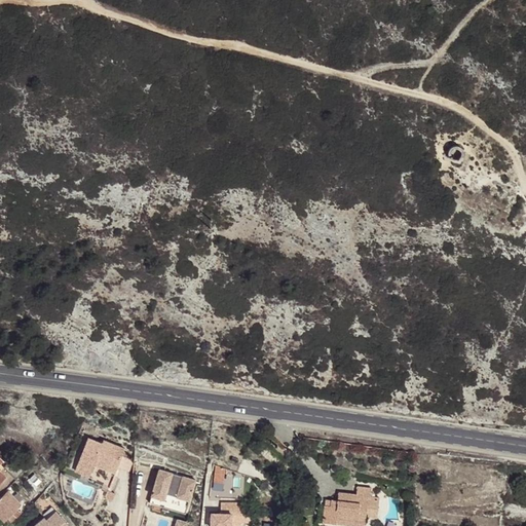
[(460,148),(456,145),(452,146),(450,149),(449,153),(450,156),(451,158),(456,159),(460,157),(462,153),(460,148)]
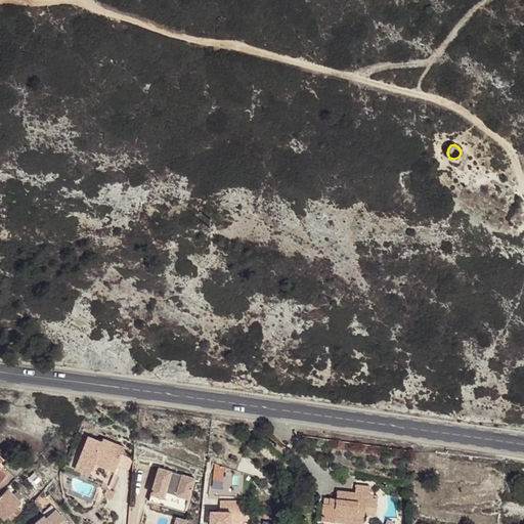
[(116,471),(125,447),(102,439),(101,442),(88,436),(75,468),(90,474),(94,463),(116,471)]
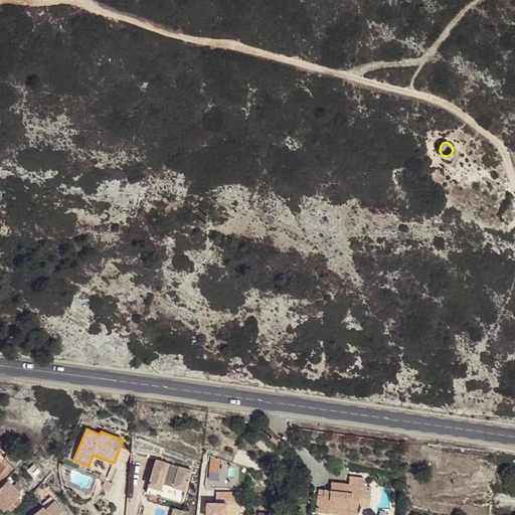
[(14,445),(4,459),(17,471),(33,453),(30,452),(14,445)]
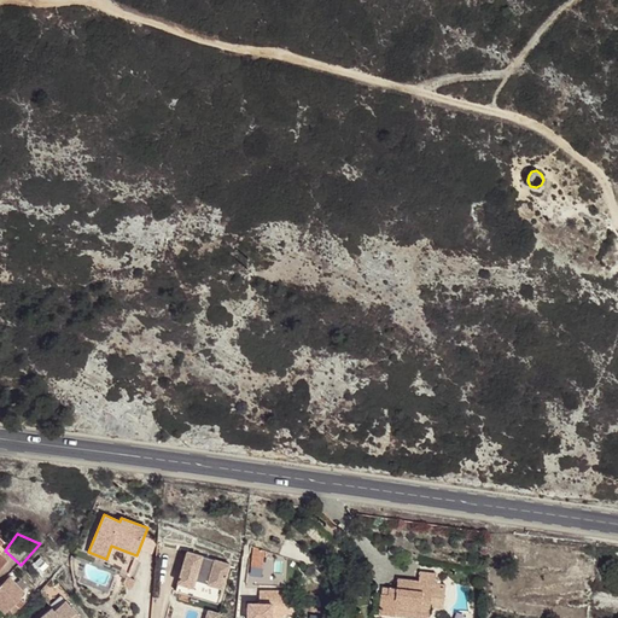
[(219,604),(231,564),(188,552),(176,592),(219,604)]
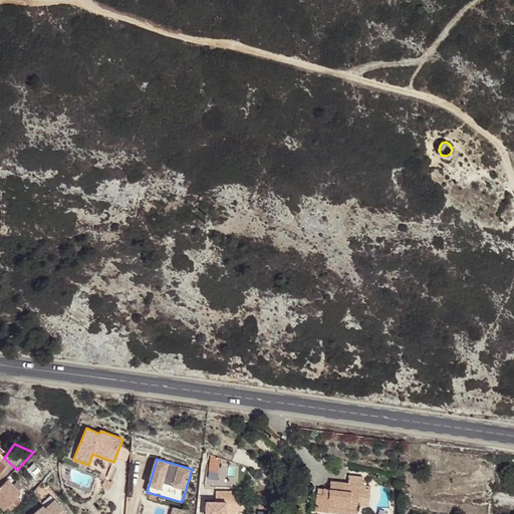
[(317,494),(316,509),(355,513),(357,505),(358,495),(360,496),(362,485),(363,477),(349,476),(349,483),(331,481),(330,490),(323,489),(323,494),(317,494)]
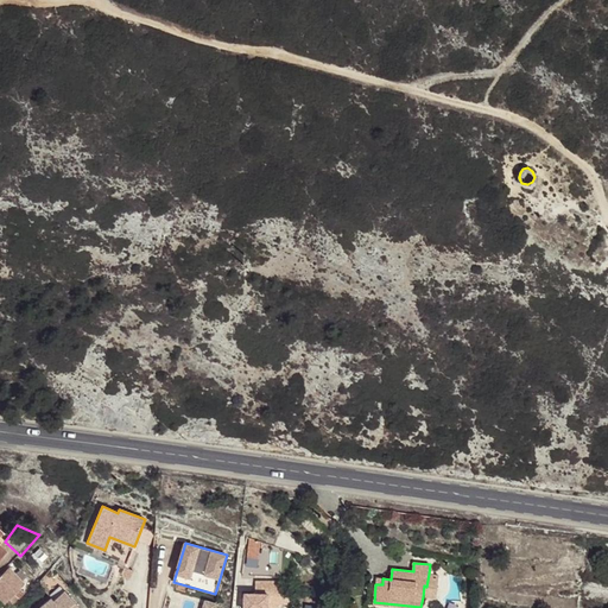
[(10,568),(0,577),(0,588),(11,599),(20,588),(25,583),(10,568)]
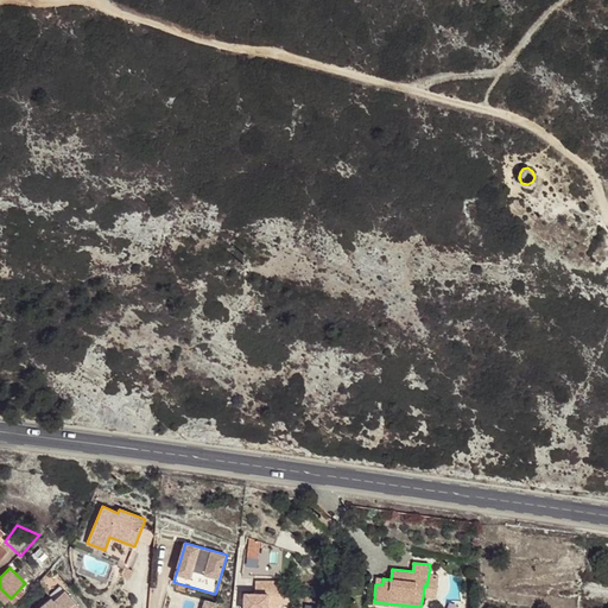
[(424,586),(423,597),(435,599),(438,575),(429,574),(426,587),(424,586)]
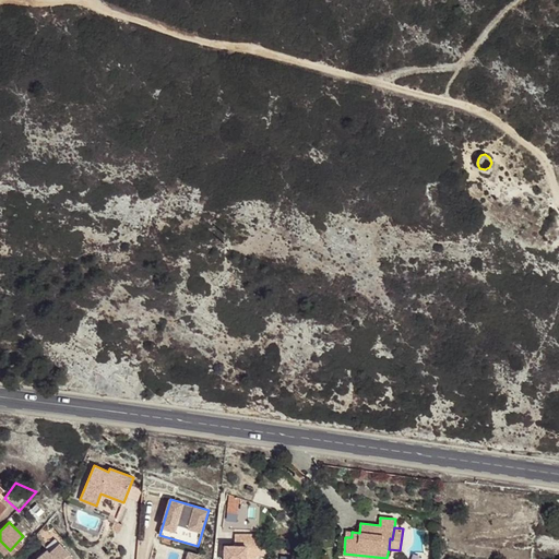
[(260,535),(241,535),(241,546),(260,546),(260,535)]
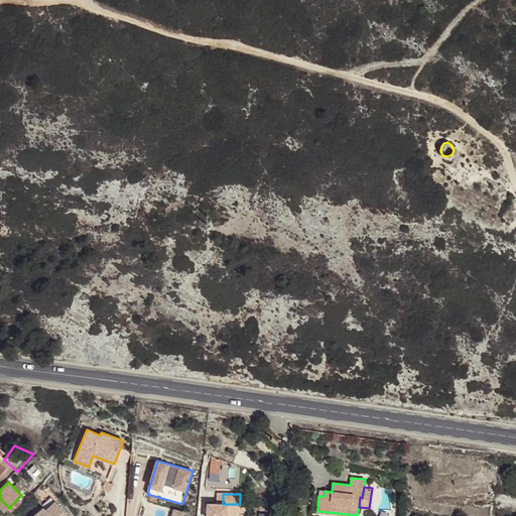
[(17,499),(9,508),(11,510),(15,506),(16,507),(21,502),(17,499)]
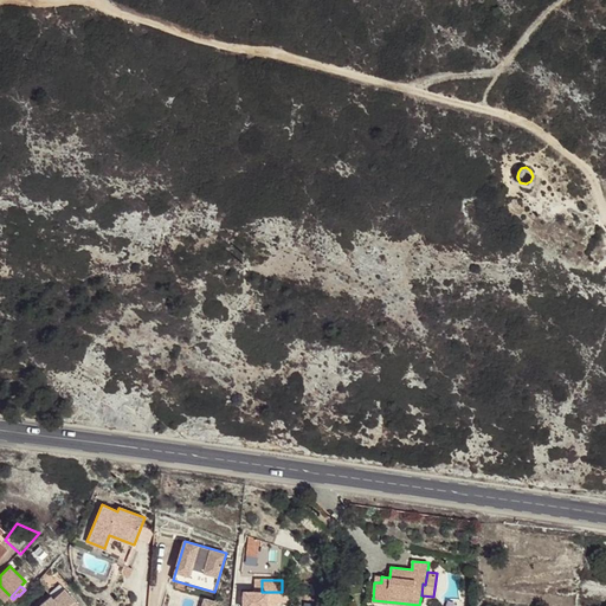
[(79,605),(75,600),(65,588),(53,598),(51,595),(38,605),(79,605)]
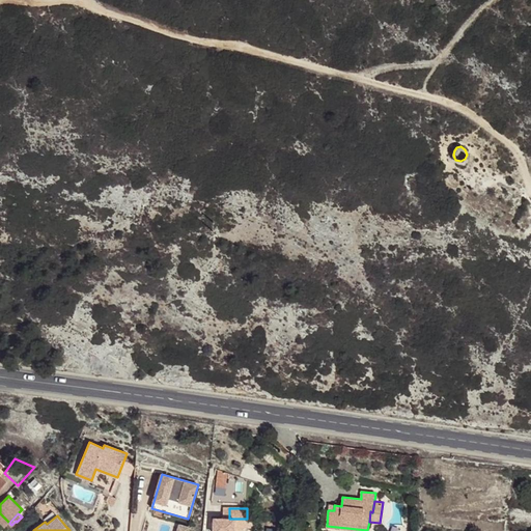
[(247,519),(229,519),(205,518),(205,530),(243,530),(244,527),(251,527),(251,520),(247,520),(247,519)]
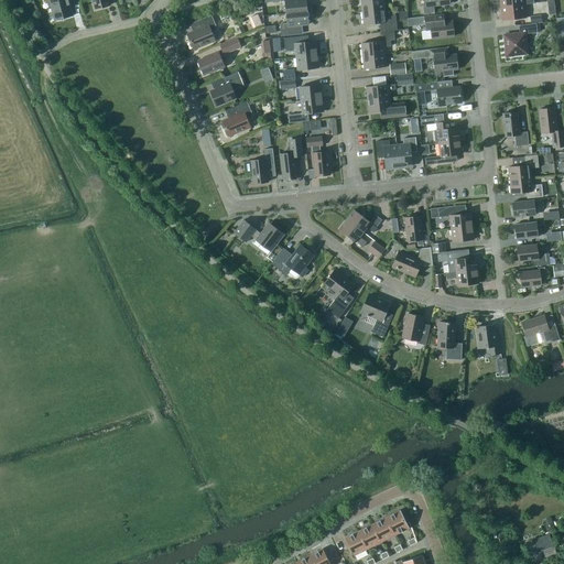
[(77,2),(76,0),(49,0),(54,21),(73,15),(69,4),(77,2)]
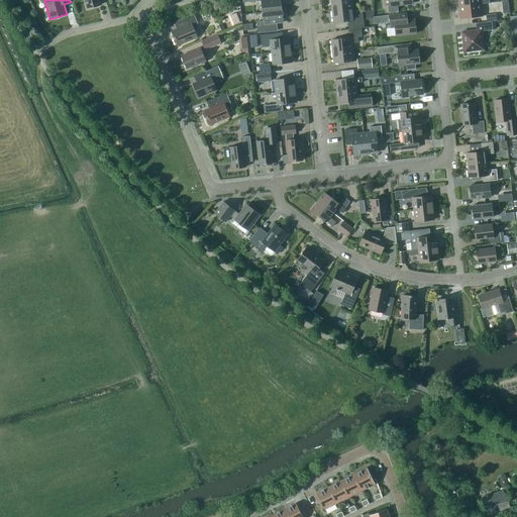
[(85,0),(87,8),(100,5),(98,0),(85,0)]
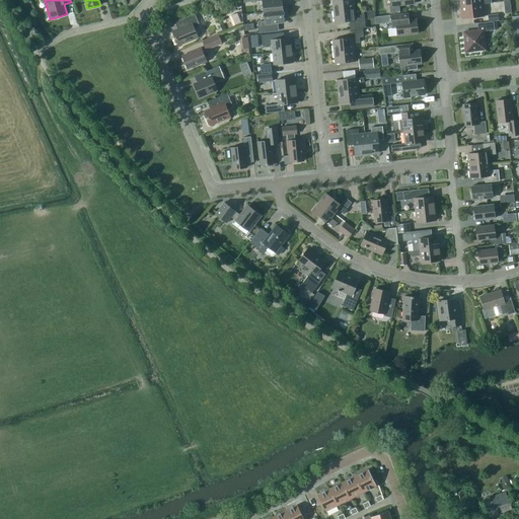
[(263,0),(264,12),(283,10),(281,0),(263,0)]
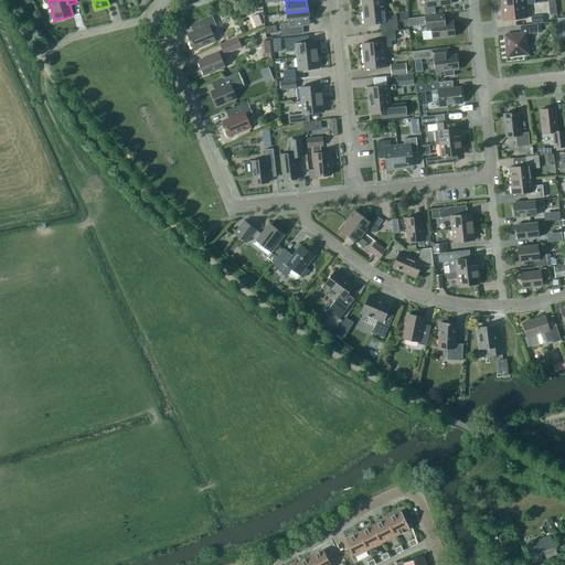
[(361,0),(363,12),(385,9),(384,0),(361,0)]
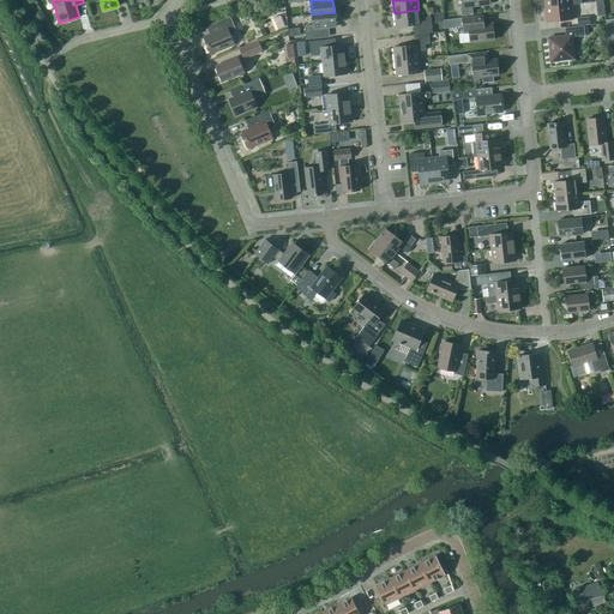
[(571,4),(546,7),(547,22),(572,19),(571,4)]
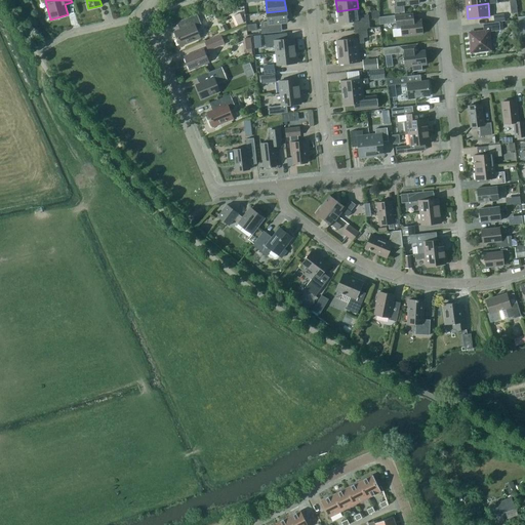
[(353,22),(354,30),(366,29),(369,28),(368,14),(359,15),(358,8),(337,11),(338,23),(353,22)]
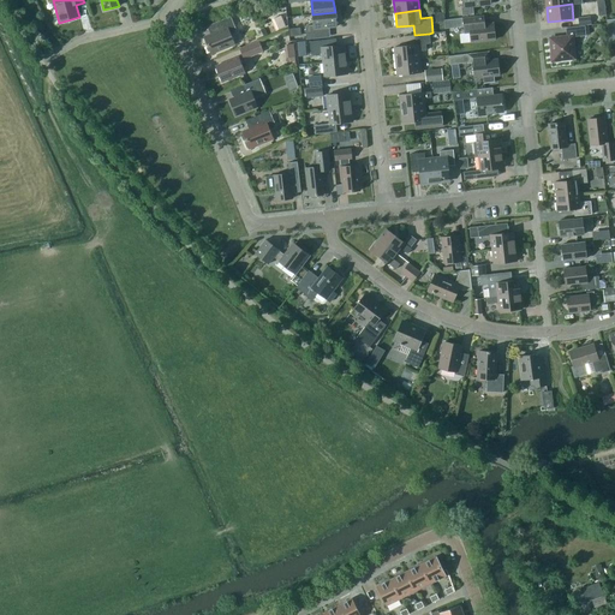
[(306,40),(320,39),(318,29),(336,27),(335,12),(312,15),(314,25),(305,27),(306,40)]
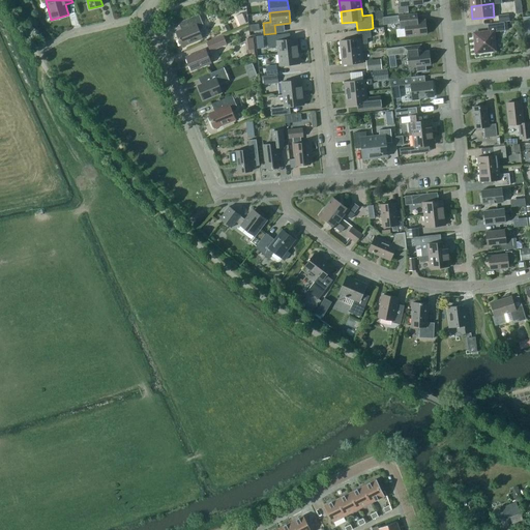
[(234,15),(237,25),(245,23),(243,12),(234,15)]
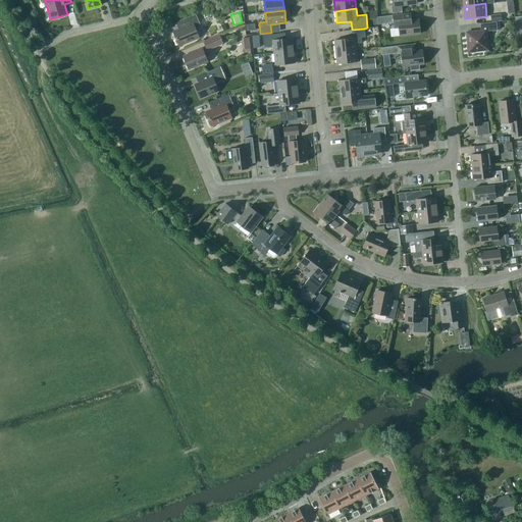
[(187,27),(173,32),(178,46),(199,38),(196,30),(199,28),(201,24),(196,13),(184,18),(187,27)]
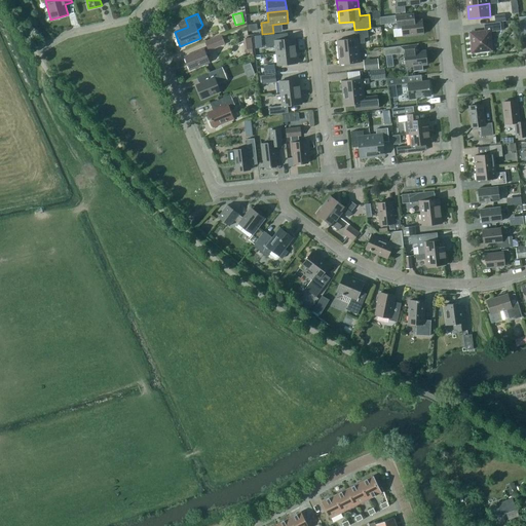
[(408,13),(396,15),(397,23),(397,29),(402,28),(403,36),(423,34),(421,20),(414,21),(413,13),(408,13)]
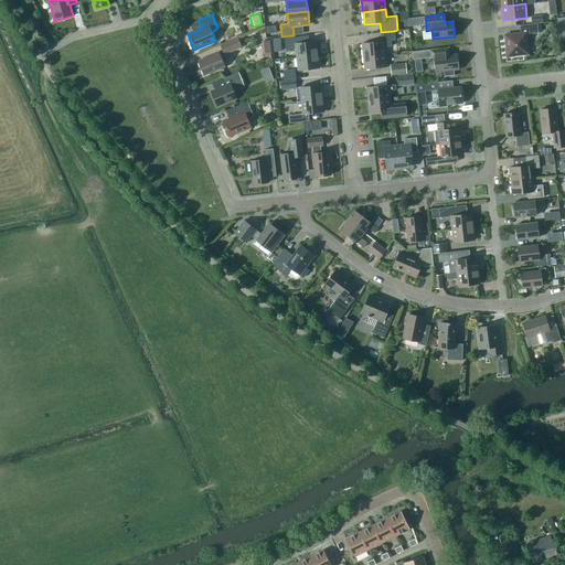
[(425,17),(407,19),(408,27),(426,24),(425,17)]
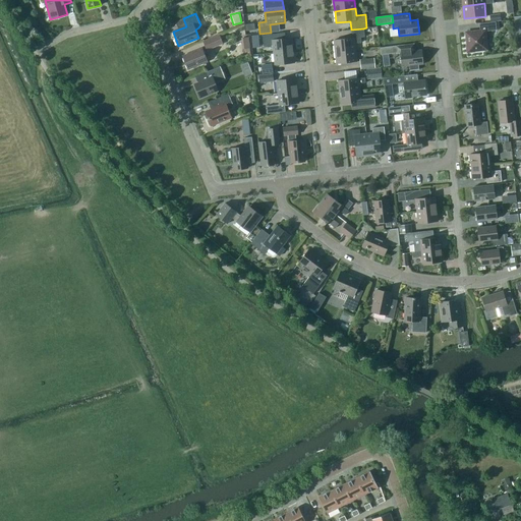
[(496,30),(496,21),(479,23),(479,31),(465,33),(467,45),(466,45),(467,53),(474,52),(474,51),(486,49),(484,31),(496,30)]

* Work instruction
Using the records above, retype everything exactly except the pictures.

* Task response
[(460,148),(456,145),(452,146),(450,149),(449,153),(450,156),(451,158),(456,159),(460,157),(462,153),(460,148)]
[(116,471),(125,447),(102,439),(101,442),(88,436),(75,468),(90,474),(94,463),(116,471)]
[(14,445),(4,459),(17,471),(33,453),(30,452),(14,445)]
[(219,604),(231,564),(188,552),(176,592),(219,604)]
[(317,494),(316,509),(355,513),(357,505),(358,495),(360,496),(362,485),(363,477),(349,476),(349,483),(331,481),(330,490),(323,489),(323,494),(317,494)]
[(10,568),(0,577),(0,588),(11,599),(20,588),(25,583),(10,568)]
[(424,586),(423,597),(435,599),(438,575),(429,574),(426,587),(424,586)]
[(260,535),(241,535),(241,546),(260,546),(260,535)]
[(17,499),(9,508),(11,510),(15,506),(16,507),(21,502),(17,499)]
[(79,605),(75,600),(65,588),(53,598),(51,595),(38,605),(79,605)]
[(247,519),(229,519),(205,518),(205,530),(243,530),(244,527),(251,527),(251,520),(247,520),(247,519)]
[(77,2),(76,0),(49,0),(54,21),(73,15),(69,4),(77,2)]
[(85,0),(87,8),(100,5),(98,0),(85,0)]
[(263,0),(264,12),(283,10),(281,0),(263,0)]
[(361,0),(363,12),(385,9),(384,0),(361,0)]
[(571,4),(546,7),(547,22),(572,19),(571,4)]
[(353,22),(354,30),(366,29),(369,28),(368,14),(359,15),(358,8),(337,11),(338,23),(353,22)]
[(306,40),(320,39),(318,29),(336,27),(335,12),(312,15),(314,25),(305,27),(306,40)]
[(234,15),(237,25),(245,23),(243,12),(234,15)]
[(187,27),(173,32),(178,46),(199,38),(196,30),(199,28),(201,24),(196,13),(184,18),(187,27)]
[(408,13),(396,15),(397,23),(397,29),(402,28),(403,36),(423,34),(421,20),(414,21),(413,13),(408,13)]
[(425,17),(407,19),(408,27),(426,24),(425,17)]
[(496,30),(496,21),(479,23),(479,31),(465,33),(467,45),(466,45),(467,53),(474,52),(474,51),(486,49),(484,31),(496,30)]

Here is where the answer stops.